═════ DATA RECORDS

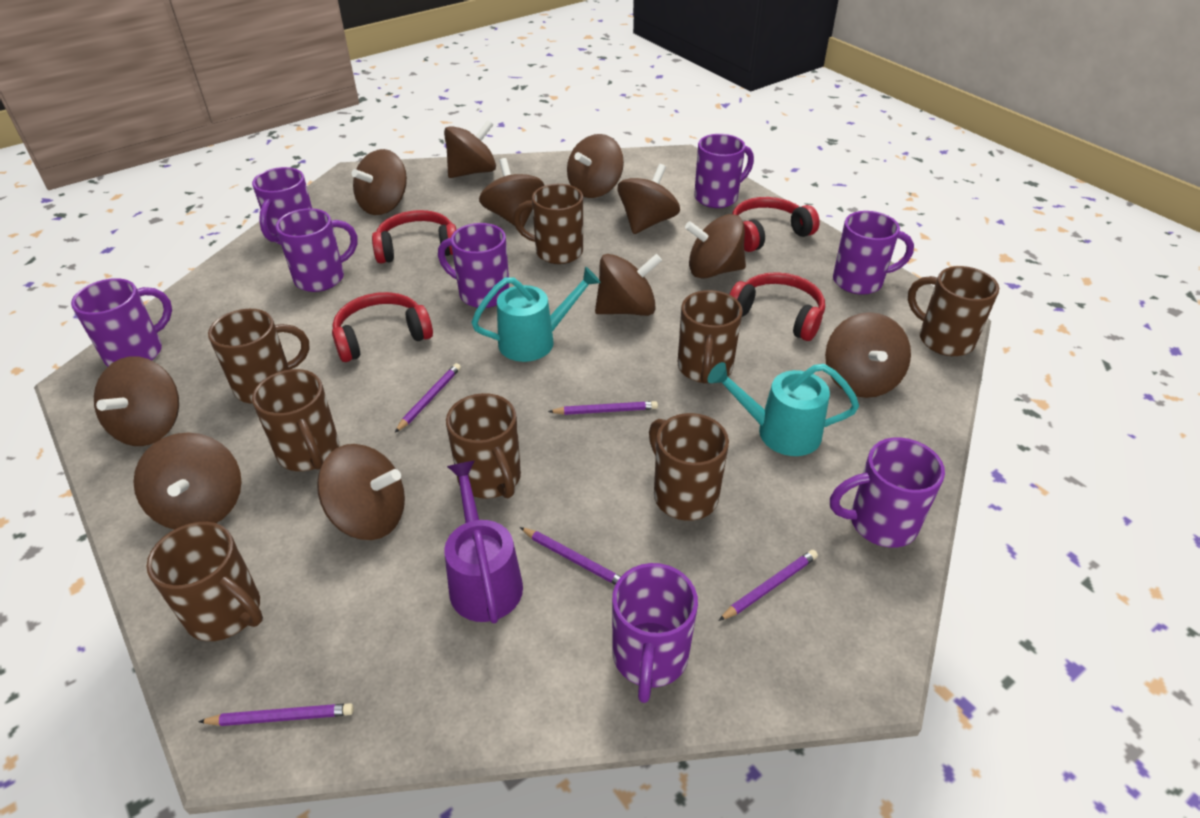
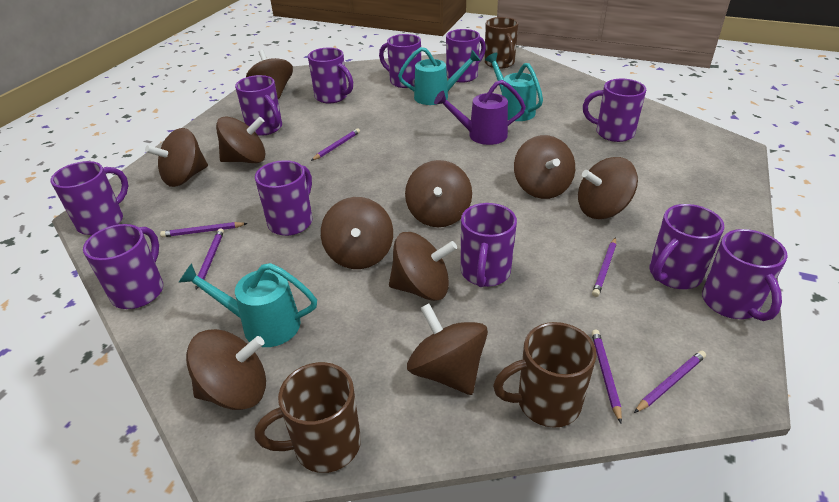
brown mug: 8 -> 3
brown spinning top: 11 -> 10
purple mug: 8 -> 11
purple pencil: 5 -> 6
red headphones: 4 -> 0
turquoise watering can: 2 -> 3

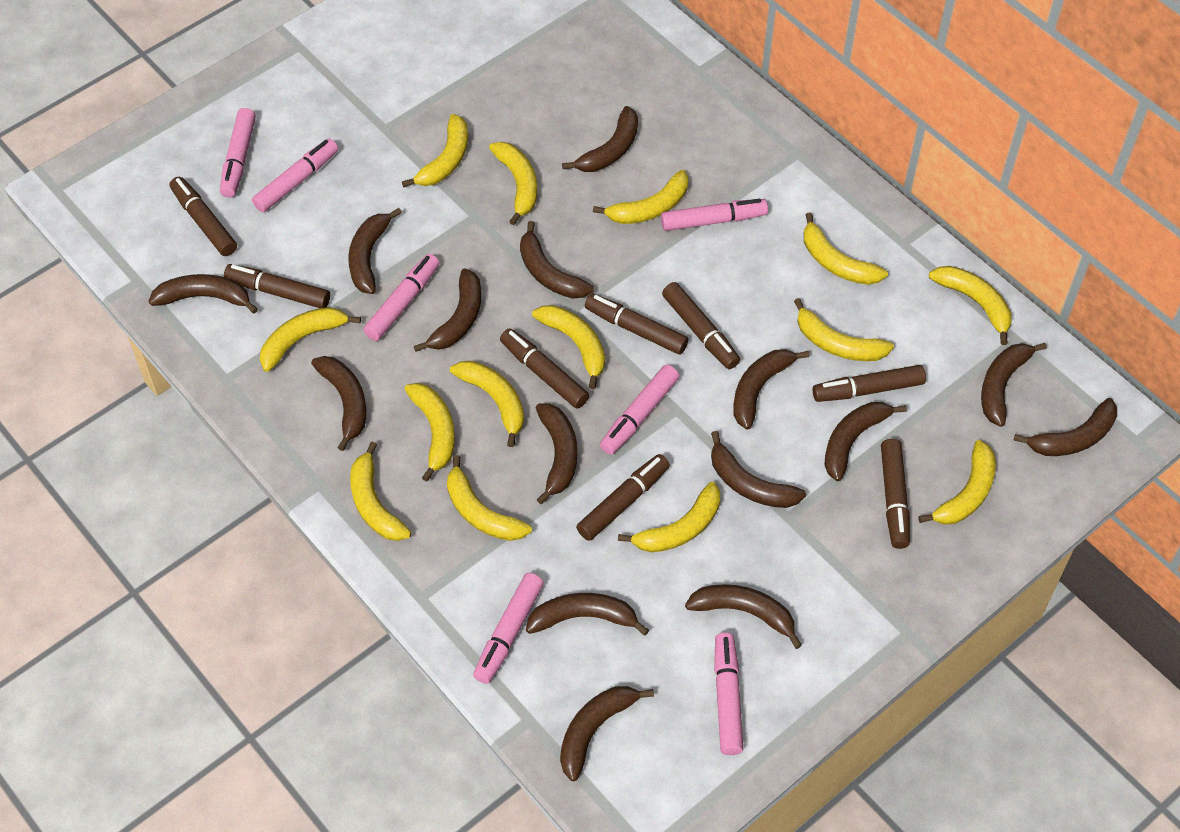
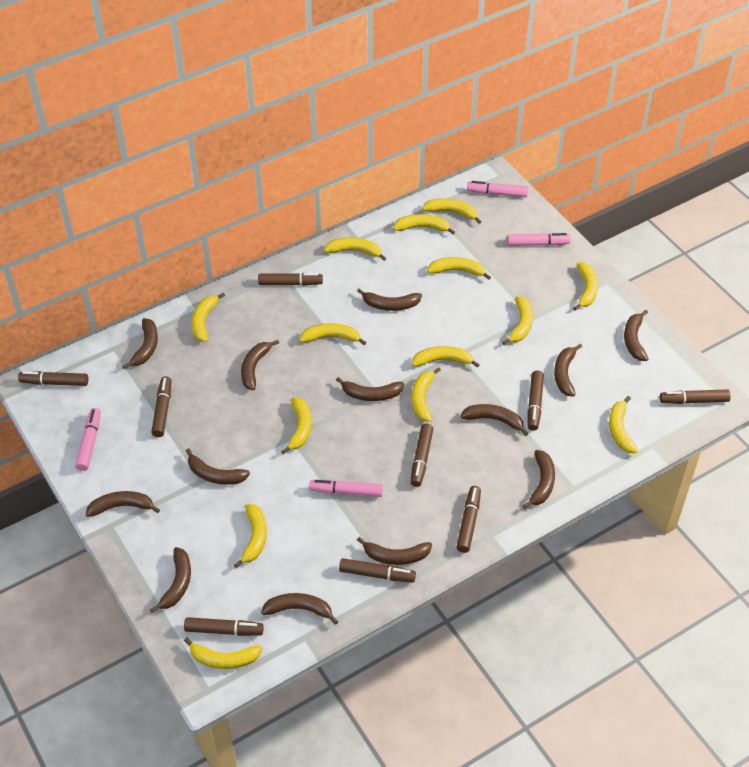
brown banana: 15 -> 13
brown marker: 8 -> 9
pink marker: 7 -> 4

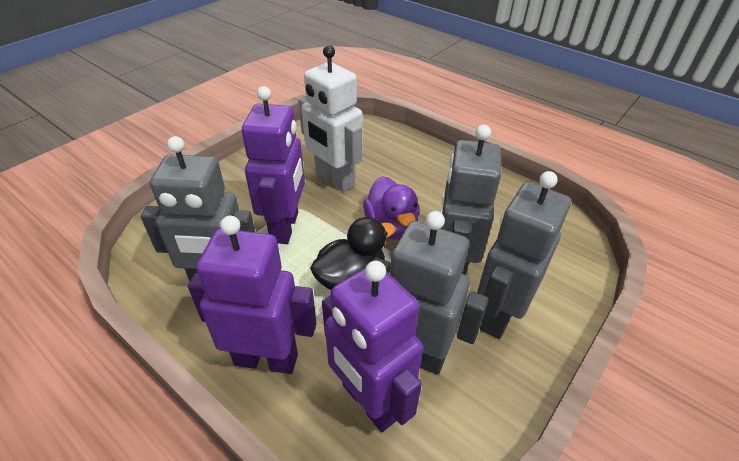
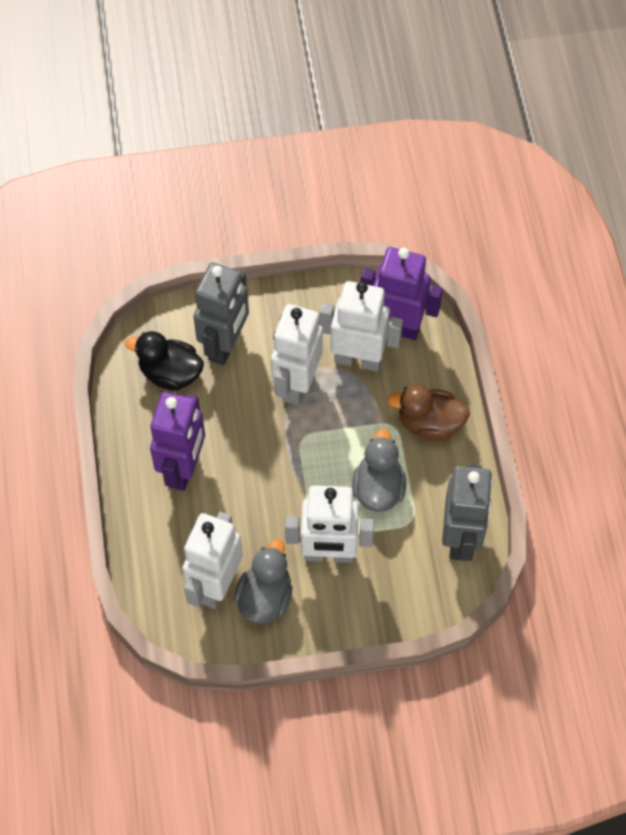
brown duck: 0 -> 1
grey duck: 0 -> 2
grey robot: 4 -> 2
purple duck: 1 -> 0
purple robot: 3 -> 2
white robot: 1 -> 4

══════════

» **TASK GOAL**
Starting at the line that contains "brown banana: 15 -> 13" and ending at the final line of the data, reproduce each line exactly. Pictures stay out of the copy.

» **YOUR RESPONSE**
brown banana: 15 -> 13
brown marker: 8 -> 9
pink marker: 7 -> 4

brown duck: 0 -> 1
grey duck: 0 -> 2
grey robot: 4 -> 2
purple duck: 1 -> 0
purple robot: 3 -> 2
white robot: 1 -> 4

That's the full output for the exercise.